**Task goal**
Below are some records. Print exactly the lines between the one holding "pink stacking toy: 4 -> 3" and the one holding "black clock: 1 -> 2", inclusive, and nothing else.

**Extracted records**
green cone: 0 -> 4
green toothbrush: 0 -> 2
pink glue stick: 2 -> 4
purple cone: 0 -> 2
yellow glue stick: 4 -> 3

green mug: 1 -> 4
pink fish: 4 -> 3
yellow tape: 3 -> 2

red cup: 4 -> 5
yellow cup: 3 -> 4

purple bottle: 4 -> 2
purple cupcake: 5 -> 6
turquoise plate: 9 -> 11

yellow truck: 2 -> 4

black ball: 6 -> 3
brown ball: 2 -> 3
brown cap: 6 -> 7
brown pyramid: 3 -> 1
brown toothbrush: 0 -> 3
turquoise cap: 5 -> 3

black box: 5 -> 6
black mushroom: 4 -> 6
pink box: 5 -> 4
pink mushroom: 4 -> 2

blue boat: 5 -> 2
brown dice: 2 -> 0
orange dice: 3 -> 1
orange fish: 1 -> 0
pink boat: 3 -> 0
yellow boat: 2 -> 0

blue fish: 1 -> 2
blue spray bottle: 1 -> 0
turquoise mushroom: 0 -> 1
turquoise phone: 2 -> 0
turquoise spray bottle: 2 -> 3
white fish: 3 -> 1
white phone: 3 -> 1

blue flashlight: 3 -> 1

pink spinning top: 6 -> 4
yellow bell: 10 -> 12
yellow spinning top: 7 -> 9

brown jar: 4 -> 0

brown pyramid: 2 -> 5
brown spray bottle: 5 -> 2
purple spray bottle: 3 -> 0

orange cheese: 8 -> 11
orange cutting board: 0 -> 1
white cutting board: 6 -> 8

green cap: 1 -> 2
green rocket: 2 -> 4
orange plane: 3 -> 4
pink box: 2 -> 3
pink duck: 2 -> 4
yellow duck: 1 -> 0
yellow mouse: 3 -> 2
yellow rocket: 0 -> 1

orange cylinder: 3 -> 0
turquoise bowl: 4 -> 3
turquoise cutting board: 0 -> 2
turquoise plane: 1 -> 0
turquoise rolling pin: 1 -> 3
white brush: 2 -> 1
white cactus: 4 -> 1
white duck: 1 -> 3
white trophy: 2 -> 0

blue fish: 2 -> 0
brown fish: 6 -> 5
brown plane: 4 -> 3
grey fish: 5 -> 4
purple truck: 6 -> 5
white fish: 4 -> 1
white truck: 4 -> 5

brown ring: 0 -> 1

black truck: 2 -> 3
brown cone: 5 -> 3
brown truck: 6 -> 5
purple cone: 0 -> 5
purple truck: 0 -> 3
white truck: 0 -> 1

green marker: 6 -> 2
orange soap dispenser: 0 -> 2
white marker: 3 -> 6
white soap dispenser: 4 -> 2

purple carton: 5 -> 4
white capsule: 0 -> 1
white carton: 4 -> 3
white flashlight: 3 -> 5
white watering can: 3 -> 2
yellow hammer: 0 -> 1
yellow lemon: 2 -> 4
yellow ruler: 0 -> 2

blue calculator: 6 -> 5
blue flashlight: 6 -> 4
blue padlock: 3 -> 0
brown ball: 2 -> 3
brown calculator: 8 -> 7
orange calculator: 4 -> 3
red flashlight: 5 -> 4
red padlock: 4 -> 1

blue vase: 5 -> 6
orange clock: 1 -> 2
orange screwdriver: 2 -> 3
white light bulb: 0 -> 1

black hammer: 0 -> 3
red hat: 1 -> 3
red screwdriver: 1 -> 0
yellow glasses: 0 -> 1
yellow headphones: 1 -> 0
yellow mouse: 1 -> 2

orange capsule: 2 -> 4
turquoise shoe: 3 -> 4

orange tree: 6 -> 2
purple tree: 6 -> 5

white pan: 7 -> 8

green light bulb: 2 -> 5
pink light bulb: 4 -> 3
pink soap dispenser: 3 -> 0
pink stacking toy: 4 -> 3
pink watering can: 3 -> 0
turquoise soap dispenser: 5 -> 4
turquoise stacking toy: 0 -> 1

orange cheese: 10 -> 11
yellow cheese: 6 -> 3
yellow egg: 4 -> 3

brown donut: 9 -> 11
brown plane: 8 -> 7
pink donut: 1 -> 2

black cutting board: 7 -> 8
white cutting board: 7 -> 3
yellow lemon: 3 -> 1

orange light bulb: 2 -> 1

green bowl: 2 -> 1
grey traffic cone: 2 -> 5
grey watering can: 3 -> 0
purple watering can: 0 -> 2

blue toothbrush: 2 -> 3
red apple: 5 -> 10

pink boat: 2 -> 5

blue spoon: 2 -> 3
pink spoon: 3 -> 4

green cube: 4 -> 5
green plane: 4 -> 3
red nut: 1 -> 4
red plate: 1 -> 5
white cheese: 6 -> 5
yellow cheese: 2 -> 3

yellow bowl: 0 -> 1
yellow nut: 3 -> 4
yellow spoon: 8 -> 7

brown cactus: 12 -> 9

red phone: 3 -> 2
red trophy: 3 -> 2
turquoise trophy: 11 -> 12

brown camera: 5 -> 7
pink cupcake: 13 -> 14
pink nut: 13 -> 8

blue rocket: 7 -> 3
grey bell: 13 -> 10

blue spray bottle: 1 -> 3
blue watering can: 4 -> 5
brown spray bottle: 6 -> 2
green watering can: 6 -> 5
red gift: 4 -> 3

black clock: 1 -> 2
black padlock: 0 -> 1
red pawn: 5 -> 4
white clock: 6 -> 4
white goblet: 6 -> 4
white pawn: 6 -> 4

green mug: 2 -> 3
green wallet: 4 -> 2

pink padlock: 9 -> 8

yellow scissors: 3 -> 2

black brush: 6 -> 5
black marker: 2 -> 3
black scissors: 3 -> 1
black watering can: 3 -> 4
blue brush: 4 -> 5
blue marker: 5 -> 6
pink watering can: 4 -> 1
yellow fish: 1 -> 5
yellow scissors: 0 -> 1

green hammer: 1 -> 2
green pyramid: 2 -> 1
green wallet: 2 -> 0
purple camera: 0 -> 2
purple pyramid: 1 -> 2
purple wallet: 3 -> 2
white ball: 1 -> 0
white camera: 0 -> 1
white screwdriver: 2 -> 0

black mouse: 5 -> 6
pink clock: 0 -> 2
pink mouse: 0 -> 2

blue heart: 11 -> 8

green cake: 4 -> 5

**Your solution**
pink stacking toy: 4 -> 3
pink watering can: 3 -> 0
turquoise soap dispenser: 5 -> 4
turquoise stacking toy: 0 -> 1

orange cheese: 10 -> 11
yellow cheese: 6 -> 3
yellow egg: 4 -> 3

brown donut: 9 -> 11
brown plane: 8 -> 7
pink donut: 1 -> 2

black cutting board: 7 -> 8
white cutting board: 7 -> 3
yellow lemon: 3 -> 1

orange light bulb: 2 -> 1

green bowl: 2 -> 1
grey traffic cone: 2 -> 5
grey watering can: 3 -> 0
purple watering can: 0 -> 2

blue toothbrush: 2 -> 3
red apple: 5 -> 10

pink boat: 2 -> 5

blue spoon: 2 -> 3
pink spoon: 3 -> 4

green cube: 4 -> 5
green plane: 4 -> 3
red nut: 1 -> 4
red plate: 1 -> 5
white cheese: 6 -> 5
yellow cheese: 2 -> 3

yellow bowl: 0 -> 1
yellow nut: 3 -> 4
yellow spoon: 8 -> 7

brown cactus: 12 -> 9

red phone: 3 -> 2
red trophy: 3 -> 2
turquoise trophy: 11 -> 12

brown camera: 5 -> 7
pink cupcake: 13 -> 14
pink nut: 13 -> 8

blue rocket: 7 -> 3
grey bell: 13 -> 10

blue spray bottle: 1 -> 3
blue watering can: 4 -> 5
brown spray bottle: 6 -> 2
green watering can: 6 -> 5
red gift: 4 -> 3

black clock: 1 -> 2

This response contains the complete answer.